Work instructions:
Can you copy out the records below word for word, from the line containing "Find the location of a" through the line containing "coordinates (480, 322).", both included?

Input:
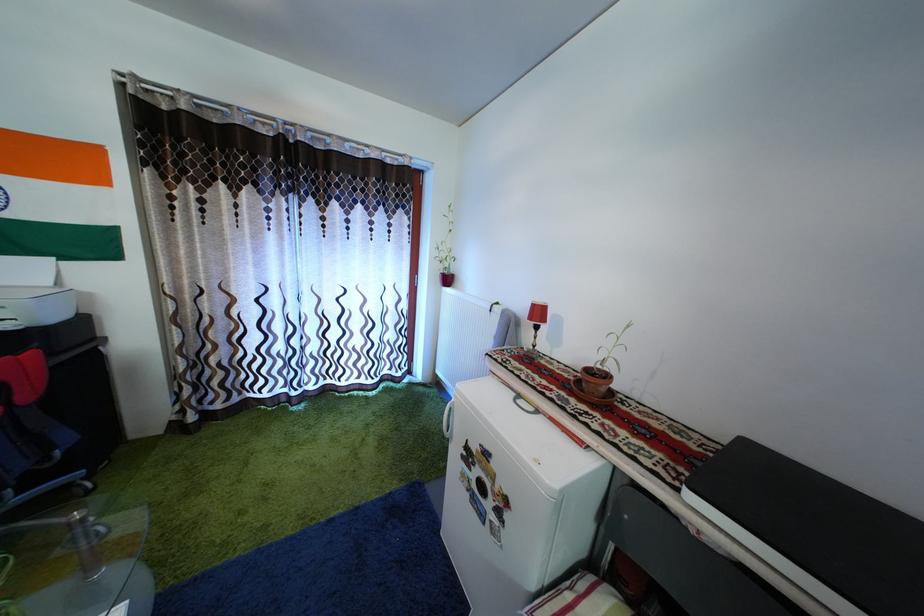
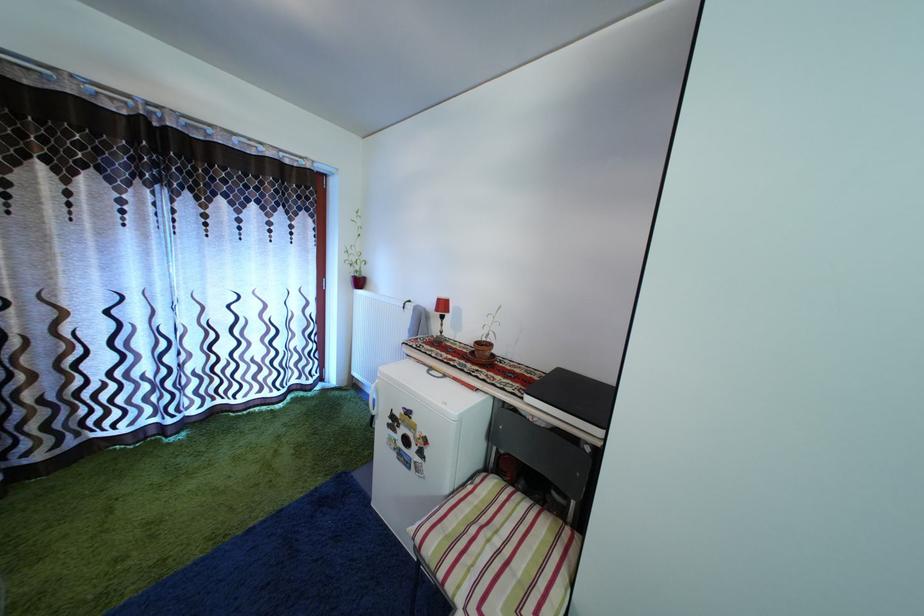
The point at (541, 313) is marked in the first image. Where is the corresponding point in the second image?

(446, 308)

--

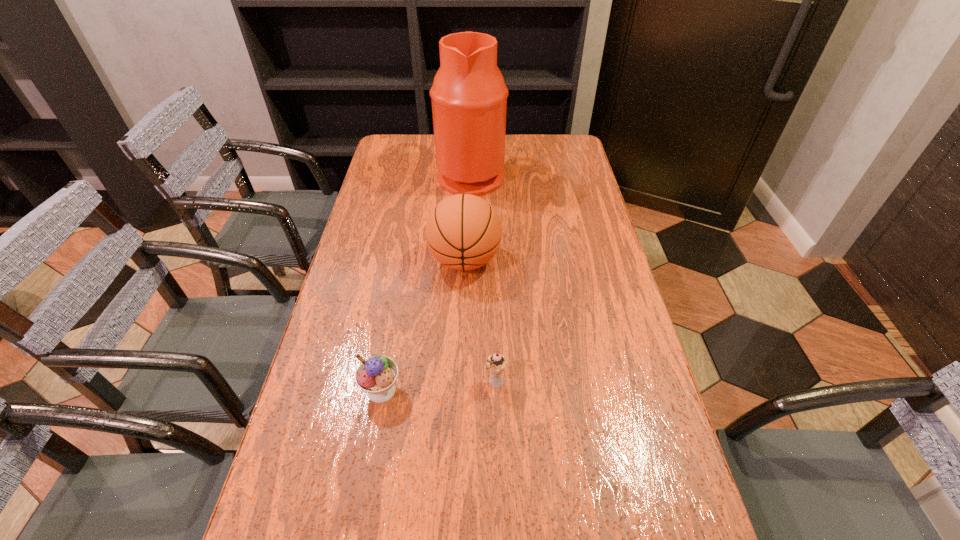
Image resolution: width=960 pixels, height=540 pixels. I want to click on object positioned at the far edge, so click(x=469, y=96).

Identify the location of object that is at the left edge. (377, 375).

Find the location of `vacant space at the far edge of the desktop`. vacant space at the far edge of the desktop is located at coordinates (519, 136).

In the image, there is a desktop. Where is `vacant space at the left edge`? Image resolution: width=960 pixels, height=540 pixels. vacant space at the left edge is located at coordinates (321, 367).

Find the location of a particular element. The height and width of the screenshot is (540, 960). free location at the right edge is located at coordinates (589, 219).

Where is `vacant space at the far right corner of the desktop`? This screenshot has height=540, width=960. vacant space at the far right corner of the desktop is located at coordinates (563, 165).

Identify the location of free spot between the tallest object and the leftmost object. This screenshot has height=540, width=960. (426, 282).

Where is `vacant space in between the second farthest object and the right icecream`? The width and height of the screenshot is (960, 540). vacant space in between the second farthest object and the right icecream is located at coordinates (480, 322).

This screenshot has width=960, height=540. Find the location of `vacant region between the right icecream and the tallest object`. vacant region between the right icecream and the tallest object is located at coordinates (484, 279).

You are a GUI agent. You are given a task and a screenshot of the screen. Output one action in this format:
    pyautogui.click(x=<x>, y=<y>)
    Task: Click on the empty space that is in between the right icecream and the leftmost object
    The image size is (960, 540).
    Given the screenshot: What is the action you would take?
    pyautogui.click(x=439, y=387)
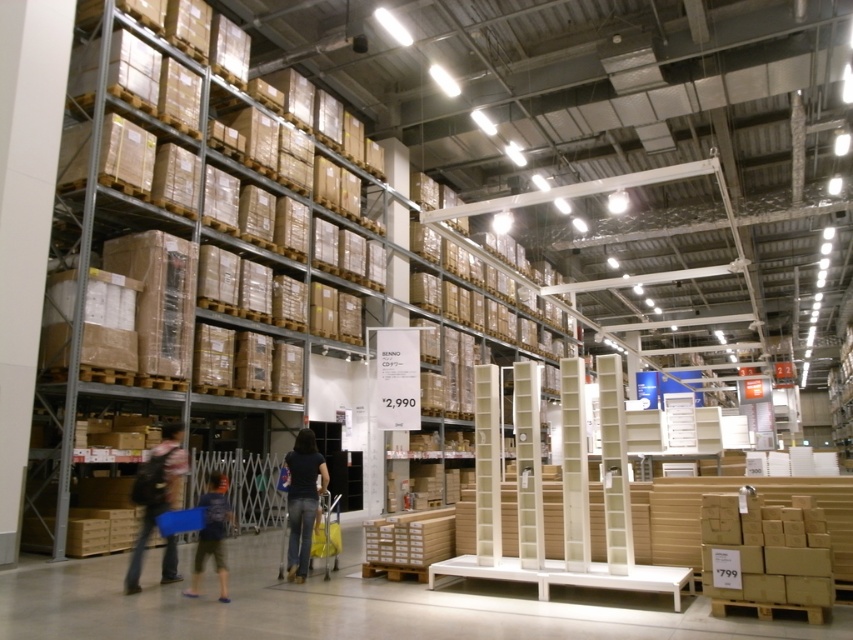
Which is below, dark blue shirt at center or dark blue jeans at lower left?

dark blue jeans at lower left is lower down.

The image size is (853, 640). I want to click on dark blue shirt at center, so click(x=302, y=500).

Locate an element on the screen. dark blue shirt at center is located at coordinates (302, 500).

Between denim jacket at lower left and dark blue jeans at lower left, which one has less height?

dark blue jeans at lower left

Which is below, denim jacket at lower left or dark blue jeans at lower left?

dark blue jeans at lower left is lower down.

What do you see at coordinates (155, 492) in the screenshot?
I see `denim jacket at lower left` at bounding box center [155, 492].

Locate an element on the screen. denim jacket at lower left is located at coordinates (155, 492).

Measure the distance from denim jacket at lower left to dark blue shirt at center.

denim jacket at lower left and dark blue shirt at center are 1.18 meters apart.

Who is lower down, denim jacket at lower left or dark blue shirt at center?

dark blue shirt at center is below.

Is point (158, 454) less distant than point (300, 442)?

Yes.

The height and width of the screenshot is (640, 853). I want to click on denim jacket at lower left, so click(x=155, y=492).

Completed exercise:
Find the location of a particular element. The height and width of the screenshot is (540, 960). free location at the right edge is located at coordinates (589, 219).

Where is `vacant space at the far right corner of the desktop`? This screenshot has height=540, width=960. vacant space at the far right corner of the desktop is located at coordinates (563, 165).

Identify the location of free spot between the tallest object and the leftmost object. This screenshot has height=540, width=960. (426, 282).

Where is `vacant space in between the second farthest object and the right icecream`? The width and height of the screenshot is (960, 540). vacant space in between the second farthest object and the right icecream is located at coordinates (480, 322).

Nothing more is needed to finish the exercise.